> **The exercise**:
Examine each line of the data. Copy those that contain the string "Find".

> **Data supplied**:
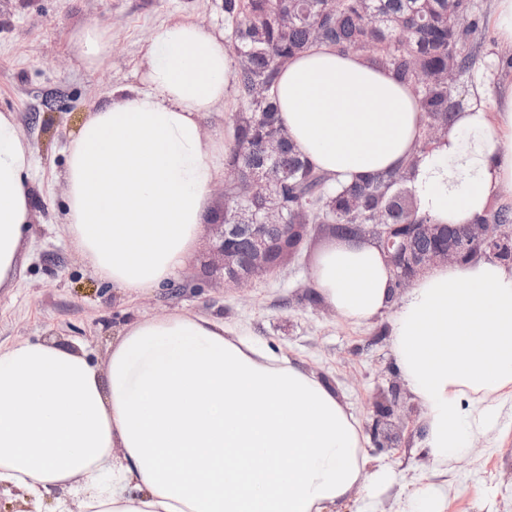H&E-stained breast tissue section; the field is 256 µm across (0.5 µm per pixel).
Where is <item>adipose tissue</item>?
<instances>
[{
	"label": "adipose tissue",
	"mask_w": 512,
	"mask_h": 512,
	"mask_svg": "<svg viewBox=\"0 0 512 512\" xmlns=\"http://www.w3.org/2000/svg\"><path fill=\"white\" fill-rule=\"evenodd\" d=\"M140 85L86 111L67 147L66 222L94 275L135 299L172 279L210 214L224 134L202 120L233 89L222 32L160 28ZM478 95L419 150L409 84L364 56L319 44L291 57L274 91L303 158L338 188L414 162L410 186L435 224H475L512 183V87ZM33 155L0 113V288L16 285L29 232ZM313 288L344 320L391 313L395 365L423 409L434 466L467 455L512 418V266L480 257L437 267L400 303L370 245L320 254ZM395 481L365 448L349 404L297 358L242 326L171 312L126 324L105 366L87 343L0 344V488L53 512H380Z\"/></svg>",
	"instance_id": "1"
}]
</instances>
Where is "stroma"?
<instances>
[{
    "label": "stroma",
    "mask_w": 512,
    "mask_h": 512,
    "mask_svg": "<svg viewBox=\"0 0 512 512\" xmlns=\"http://www.w3.org/2000/svg\"><path fill=\"white\" fill-rule=\"evenodd\" d=\"M175 19L228 29L224 0H0V113H12L35 161L19 285L0 288V342L82 340L102 364L113 336L135 320L177 309L241 321L261 341L303 359L343 394L368 438L367 450H374L372 396L402 382L390 351L392 316L352 325L314 300L311 274L328 244L325 227L312 226L291 263L243 289L222 287L211 277L209 231L201 229L177 275L132 302L93 276L68 232L62 173L69 140L89 106L108 100L113 88L140 82L148 40ZM89 26L112 37V55L96 70L81 65L72 41ZM395 414L401 419L398 446L378 451L397 475L391 495L410 491L416 482H444L446 512H512V424L480 438L468 457L441 474L414 446L421 409L409 390H402Z\"/></svg>",
    "instance_id": "35a3bbf8"
}]
</instances>
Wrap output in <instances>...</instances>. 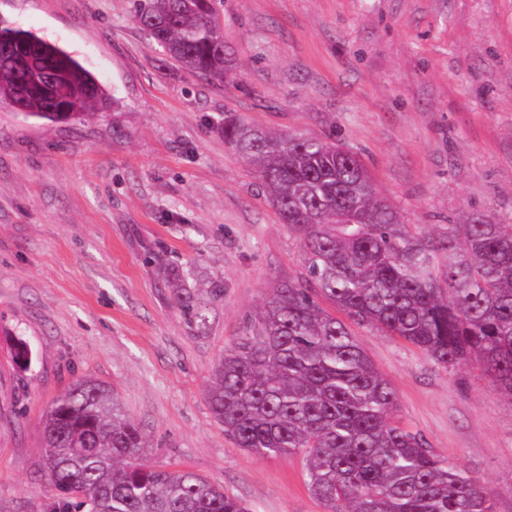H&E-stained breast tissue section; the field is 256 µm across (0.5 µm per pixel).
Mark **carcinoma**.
<instances>
[{
    "instance_id": "carcinoma-1",
    "label": "carcinoma",
    "mask_w": 512,
    "mask_h": 512,
    "mask_svg": "<svg viewBox=\"0 0 512 512\" xmlns=\"http://www.w3.org/2000/svg\"><path fill=\"white\" fill-rule=\"evenodd\" d=\"M135 18L167 57L222 83L234 69L217 0H134ZM30 57L53 78L21 92L0 66V103L65 121L111 102L95 76L56 43L0 20V54ZM224 142L252 164L300 240L307 276L272 288L224 351L208 390L236 447L300 454L327 512H493V492L393 421L397 396L345 323L321 307L399 336L446 368L479 364L512 398V224L474 213L438 238L410 229L361 161L330 140L278 133L228 115ZM44 473L85 512H250L187 471L140 463L147 442L117 399L74 383L44 419Z\"/></svg>"
}]
</instances>
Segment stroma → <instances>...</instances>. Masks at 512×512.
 Listing matches in <instances>:
<instances>
[{
	"instance_id": "35a3bbf8",
	"label": "stroma",
	"mask_w": 512,
	"mask_h": 512,
	"mask_svg": "<svg viewBox=\"0 0 512 512\" xmlns=\"http://www.w3.org/2000/svg\"><path fill=\"white\" fill-rule=\"evenodd\" d=\"M236 68L189 74L133 0H0L113 108L50 123L0 105V512H55L43 420L80 379L110 389L149 465L194 472L250 512H324L301 456L237 448L207 395L271 288L304 277L300 241L224 143L232 114L354 153L416 230L512 218V0H221ZM186 289L202 319L172 300ZM350 330L394 388V421L512 512V398L400 337ZM32 351L12 359L14 339Z\"/></svg>"
}]
</instances>
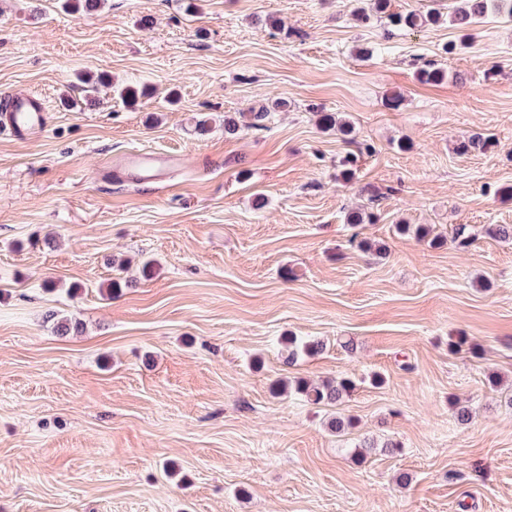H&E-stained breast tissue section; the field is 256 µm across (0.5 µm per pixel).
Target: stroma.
<instances>
[{
	"label": "stroma",
	"instance_id": "stroma-1",
	"mask_svg": "<svg viewBox=\"0 0 512 512\" xmlns=\"http://www.w3.org/2000/svg\"><path fill=\"white\" fill-rule=\"evenodd\" d=\"M61 4L0 0V91L49 109L0 134V512H512V240L488 233L512 226V23L461 35L456 0H391L441 12L417 32L355 0ZM139 152L181 160L101 180ZM285 336L324 348L288 364ZM342 377L337 406L272 392ZM176 163H179V158L172 155L128 154L114 166L110 158L102 170V177L112 180L114 175L131 183L152 182L161 179L164 172Z\"/></svg>",
	"mask_w": 512,
	"mask_h": 512
}]
</instances>
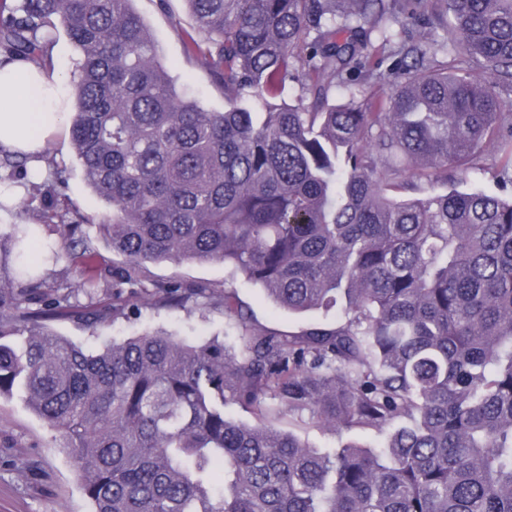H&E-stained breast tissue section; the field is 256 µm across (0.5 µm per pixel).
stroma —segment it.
Here are the masks:
<instances>
[{"label":"stroma","mask_w":512,"mask_h":512,"mask_svg":"<svg viewBox=\"0 0 512 512\" xmlns=\"http://www.w3.org/2000/svg\"><path fill=\"white\" fill-rule=\"evenodd\" d=\"M134 10L153 35L160 60L173 76L180 92L198 99L209 111L224 109V91L197 60L188 58L182 40L193 19L184 0H134ZM382 35L373 34L372 45L362 52V65L345 77L341 86L331 89L329 100L340 103L351 98L363 100L372 95H388L396 81L390 71L392 60L377 51ZM78 51L65 32H57L46 47L45 67L65 82L78 80ZM0 185L17 186L21 197L9 210L7 223H0V234L10 235L14 225L30 224L43 247L54 248L58 259L40 258L35 282L59 289L70 304L96 303L103 316L89 324L63 317L53 324L54 331L72 342L94 349L107 341H123L146 332L164 331L189 345L212 339L224 340L232 349H242V329L225 318L224 308L215 297L201 306L180 308L158 302L141 305L138 312L119 318L112 315V273L122 264L101 236L98 228L103 203L84 181L72 148L68 129H60L46 150L31 159L26 168L14 171L0 168ZM79 221L90 243V258L70 250L66 225ZM96 275L103 286L96 295L79 288L83 278ZM146 276L151 281H177L182 285L204 284L216 294L235 288L246 307L253 328L268 333L293 332L342 321L338 310L291 313L269 299L262 288L244 283L231 268L221 263L186 262L179 265L152 262ZM318 448H336L355 440L364 444L380 441L374 430H345L332 433L317 428L309 418L283 415L278 423ZM0 512H93L77 476L71 449L61 432L52 429L20 397L0 398Z\"/></svg>","instance_id":"1"}]
</instances>
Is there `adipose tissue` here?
Wrapping results in <instances>:
<instances>
[{"instance_id": "obj_1", "label": "adipose tissue", "mask_w": 512, "mask_h": 512, "mask_svg": "<svg viewBox=\"0 0 512 512\" xmlns=\"http://www.w3.org/2000/svg\"><path fill=\"white\" fill-rule=\"evenodd\" d=\"M75 91V85L28 62L0 64V148L27 156L42 153Z\"/></svg>"}]
</instances>
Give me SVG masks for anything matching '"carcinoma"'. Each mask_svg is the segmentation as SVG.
Instances as JSON below:
<instances>
[{
  "label": "carcinoma",
  "mask_w": 512,
  "mask_h": 512,
  "mask_svg": "<svg viewBox=\"0 0 512 512\" xmlns=\"http://www.w3.org/2000/svg\"><path fill=\"white\" fill-rule=\"evenodd\" d=\"M132 2L0 0L10 57L38 62L60 27L78 49L69 130L124 258L112 288L137 300L150 262H219L348 319L246 327L241 356L162 332L86 351L50 328L69 305L0 280V397L64 432L93 512H512V0H441L448 60L393 50L394 90L340 105L323 81L364 24L419 22L426 0H185L222 112L178 92ZM298 70L311 110L281 98ZM488 145L499 192L455 187ZM207 291L154 288L178 307ZM220 303L246 323L235 289ZM287 412L389 435L320 452L276 426Z\"/></svg>",
  "instance_id": "carcinoma-1"
}]
</instances>
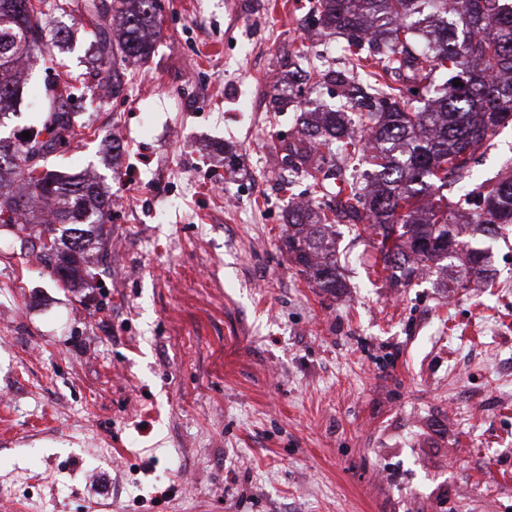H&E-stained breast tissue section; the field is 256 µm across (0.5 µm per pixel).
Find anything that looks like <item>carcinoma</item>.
Returning <instances> with one entry per match:
<instances>
[{
  "label": "carcinoma",
  "mask_w": 512,
  "mask_h": 512,
  "mask_svg": "<svg viewBox=\"0 0 512 512\" xmlns=\"http://www.w3.org/2000/svg\"><path fill=\"white\" fill-rule=\"evenodd\" d=\"M159 0H112L119 28L94 30L99 81L121 90L117 60H144L160 33ZM323 27L349 37L348 67L319 72L318 84L338 91L320 112H304L299 137L288 146L296 170L310 177L318 197L313 154L336 149L351 167L336 192V208L288 197L289 260L315 287H345L336 260L335 223L345 218L357 234L370 233L377 273L392 286L411 285L436 265L453 270L450 292L472 279L491 286L488 241L512 224V168L494 183L477 181L470 163L492 146L499 127L512 123V0H315ZM47 13L30 0H0V120L22 101L21 74L33 53L48 54ZM433 93L413 104V87ZM42 128L28 140L0 138V224H64L42 242L45 264L66 288L82 281L88 248L104 246L101 230L112 200L95 182L44 170L13 190L35 148L50 156L86 129L66 83L45 93ZM368 159L370 172L360 171ZM461 185L450 198L440 189ZM50 202L37 210L32 198Z\"/></svg>",
  "instance_id": "1"
}]
</instances>
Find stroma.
<instances>
[{
    "instance_id": "obj_1",
    "label": "stroma",
    "mask_w": 512,
    "mask_h": 512,
    "mask_svg": "<svg viewBox=\"0 0 512 512\" xmlns=\"http://www.w3.org/2000/svg\"><path fill=\"white\" fill-rule=\"evenodd\" d=\"M309 0H162L151 57L94 79L86 16L31 56L0 137L61 78L89 129L58 170L121 198L115 249L74 288L0 226V492L7 512H512V234L494 287L391 288L336 226L346 288L284 245L273 81L342 56ZM124 139L113 148V129Z\"/></svg>"
}]
</instances>
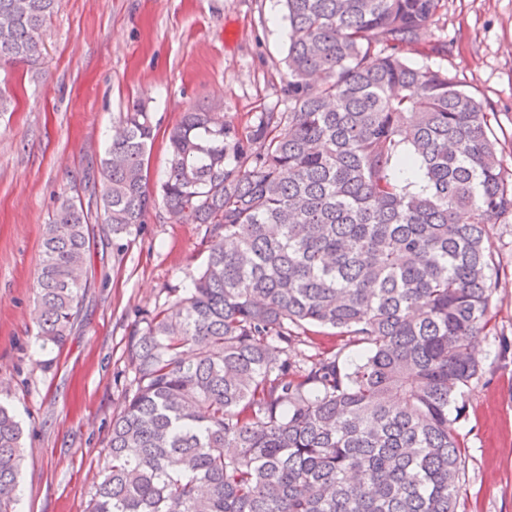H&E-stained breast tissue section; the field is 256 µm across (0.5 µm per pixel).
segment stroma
<instances>
[{"mask_svg": "<svg viewBox=\"0 0 512 512\" xmlns=\"http://www.w3.org/2000/svg\"><path fill=\"white\" fill-rule=\"evenodd\" d=\"M287 47L280 0H57L38 61L0 67L11 98L0 112V404L24 429L16 512H86L132 385L127 344L138 313L171 301L207 255L204 227L174 223L159 200L131 236L91 225L82 307L58 347L37 340L45 224L67 195L99 202V160L131 101L152 117L155 185L168 132L189 108L242 124L260 106L284 108ZM406 58L447 71L492 113L512 170V0H441ZM492 314L494 331L474 341L483 374L457 424L460 512H512V276Z\"/></svg>", "mask_w": 512, "mask_h": 512, "instance_id": "obj_1", "label": "stroma"}]
</instances>
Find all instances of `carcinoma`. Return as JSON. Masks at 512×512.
<instances>
[{"label":"carcinoma","mask_w":512,"mask_h":512,"mask_svg":"<svg viewBox=\"0 0 512 512\" xmlns=\"http://www.w3.org/2000/svg\"><path fill=\"white\" fill-rule=\"evenodd\" d=\"M56 0H0V63L43 45ZM281 92L249 125L190 109L160 184L207 258L144 316L133 389L112 420L87 512H458L472 340L507 276L493 242L512 173L487 112L448 73L413 67L439 0H282ZM99 161L112 235L152 204L145 105ZM91 210L45 225L38 340L65 344L85 287ZM340 343L306 363L314 328ZM21 427L0 406V512H12Z\"/></svg>","instance_id":"carcinoma-1"}]
</instances>
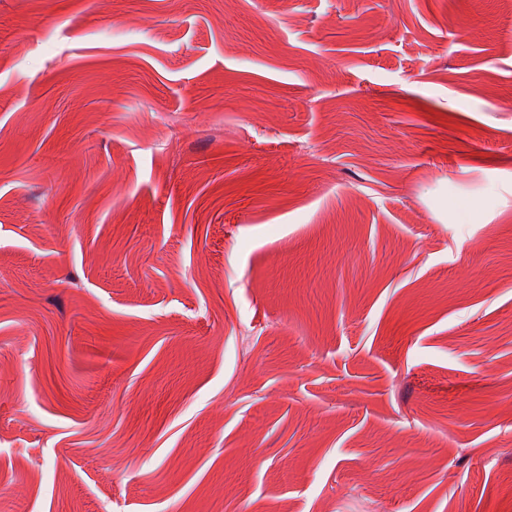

> **Response**:
Find anything that looks like <item>carcinoma</item>.
Find stroma.
Find all instances of `carcinoma`. Return as JSON. Masks at 512×512.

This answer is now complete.